• WRITTEN REQUEST:
Please return the following lines exactly, with nothing changed.

Data excerpts
'''

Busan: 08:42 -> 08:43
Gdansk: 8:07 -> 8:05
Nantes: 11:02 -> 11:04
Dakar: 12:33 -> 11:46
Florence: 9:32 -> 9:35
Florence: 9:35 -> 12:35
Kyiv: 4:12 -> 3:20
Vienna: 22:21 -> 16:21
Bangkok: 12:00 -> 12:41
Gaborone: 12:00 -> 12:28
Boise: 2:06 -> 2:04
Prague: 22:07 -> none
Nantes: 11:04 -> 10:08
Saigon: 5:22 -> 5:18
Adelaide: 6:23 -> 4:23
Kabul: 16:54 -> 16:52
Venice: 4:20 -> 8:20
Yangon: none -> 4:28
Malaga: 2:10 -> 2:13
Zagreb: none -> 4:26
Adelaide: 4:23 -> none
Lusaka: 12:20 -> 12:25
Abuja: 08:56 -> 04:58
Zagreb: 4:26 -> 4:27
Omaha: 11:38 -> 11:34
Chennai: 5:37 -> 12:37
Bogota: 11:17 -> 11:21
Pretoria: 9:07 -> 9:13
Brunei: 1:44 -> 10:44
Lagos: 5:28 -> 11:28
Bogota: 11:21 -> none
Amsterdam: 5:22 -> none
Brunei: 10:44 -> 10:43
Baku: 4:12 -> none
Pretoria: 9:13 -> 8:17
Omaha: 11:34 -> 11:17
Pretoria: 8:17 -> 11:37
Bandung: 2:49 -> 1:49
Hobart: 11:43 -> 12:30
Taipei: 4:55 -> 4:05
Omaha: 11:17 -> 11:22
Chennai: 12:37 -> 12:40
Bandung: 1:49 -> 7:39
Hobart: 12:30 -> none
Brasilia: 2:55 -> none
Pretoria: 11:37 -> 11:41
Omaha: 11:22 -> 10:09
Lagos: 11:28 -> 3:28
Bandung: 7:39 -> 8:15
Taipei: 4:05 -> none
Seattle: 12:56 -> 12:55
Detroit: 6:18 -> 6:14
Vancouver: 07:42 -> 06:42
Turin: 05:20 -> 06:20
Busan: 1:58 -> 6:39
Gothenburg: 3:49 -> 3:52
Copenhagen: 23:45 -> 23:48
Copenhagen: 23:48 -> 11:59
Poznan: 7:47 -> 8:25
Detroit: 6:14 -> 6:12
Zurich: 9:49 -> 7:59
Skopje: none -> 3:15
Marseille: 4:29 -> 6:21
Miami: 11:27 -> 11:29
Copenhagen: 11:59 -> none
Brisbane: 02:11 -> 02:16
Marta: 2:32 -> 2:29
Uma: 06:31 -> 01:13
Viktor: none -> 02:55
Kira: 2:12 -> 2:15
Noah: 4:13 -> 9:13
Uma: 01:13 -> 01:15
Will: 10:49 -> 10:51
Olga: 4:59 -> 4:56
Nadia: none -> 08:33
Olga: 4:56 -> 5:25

'''

• ANSWER FOR THIS EXERCISE:
Busan: 08:42 -> 08:43
Gdansk: 8:07 -> 8:05
Nantes: 11:02 -> 11:04
Dakar: 12:33 -> 11:46
Florence: 9:32 -> 9:35
Florence: 9:35 -> 12:35
Kyiv: 4:12 -> 3:20
Vienna: 22:21 -> 16:21
Bangkok: 12:00 -> 12:41
Gaborone: 12:00 -> 12:28
Boise: 2:06 -> 2:04
Prague: 22:07 -> none
Nantes: 11:04 -> 10:08
Saigon: 5:22 -> 5:18
Adelaide: 6:23 -> 4:23
Kabul: 16:54 -> 16:52
Venice: 4:20 -> 8:20
Yangon: none -> 4:28
Malaga: 2:10 -> 2:13
Zagreb: none -> 4:26
Adelaide: 4:23 -> none
Lusaka: 12:20 -> 12:25
Abuja: 08:56 -> 04:58
Zagreb: 4:26 -> 4:27
Omaha: 11:38 -> 11:34
Chennai: 5:37 -> 12:37
Bogota: 11:17 -> 11:21
Pretoria: 9:07 -> 9:13
Brunei: 1:44 -> 10:44
Lagos: 5:28 -> 11:28
Bogota: 11:21 -> none
Amsterdam: 5:22 -> none
Brunei: 10:44 -> 10:43
Baku: 4:12 -> none
Pretoria: 9:13 -> 8:17
Omaha: 11:34 -> 11:17
Pretoria: 8:17 -> 11:37
Bandung: 2:49 -> 1:49
Hobart: 11:43 -> 12:30
Taipei: 4:55 -> 4:05
Omaha: 11:17 -> 11:22
Chennai: 12:37 -> 12:40
Bandung: 1:49 -> 7:39
Hobart: 12:30 -> none
Brasilia: 2:55 -> none
Pretoria: 11:37 -> 11:41
Omaha: 11:22 -> 10:09
Lagos: 11:28 -> 3:28
Bandung: 7:39 -> 8:15
Taipei: 4:05 -> none
Seattle: 12:56 -> 12:55
Detroit: 6:18 -> 6:14
Vancouver: 07:42 -> 06:42
Turin: 05:20 -> 06:20
Busan: 1:58 -> 6:39
Gothenburg: 3:49 -> 3:52
Copenhagen: 23:45 -> 23:48
Copenhagen: 23:48 -> 11:59
Poznan: 7:47 -> 8:25
Detroit: 6:14 -> 6:12
Zurich: 9:49 -> 7:59
Skopje: none -> 3:15
Marseille: 4:29 -> 6:21
Miami: 11:27 -> 11:29
Copenhagen: 11:59 -> none
Brisbane: 02:11 -> 02:16
Marta: 2:32 -> 2:29
Uma: 06:31 -> 01:13
Viktor: none -> 02:55
Kira: 2:12 -> 2:15
Noah: 4:13 -> 9:13
Uma: 01:13 -> 01:15
Will: 10:49 -> 10:51
Olga: 4:59 -> 4:56
Nadia: none -> 08:33
Olga: 4:56 -> 5:25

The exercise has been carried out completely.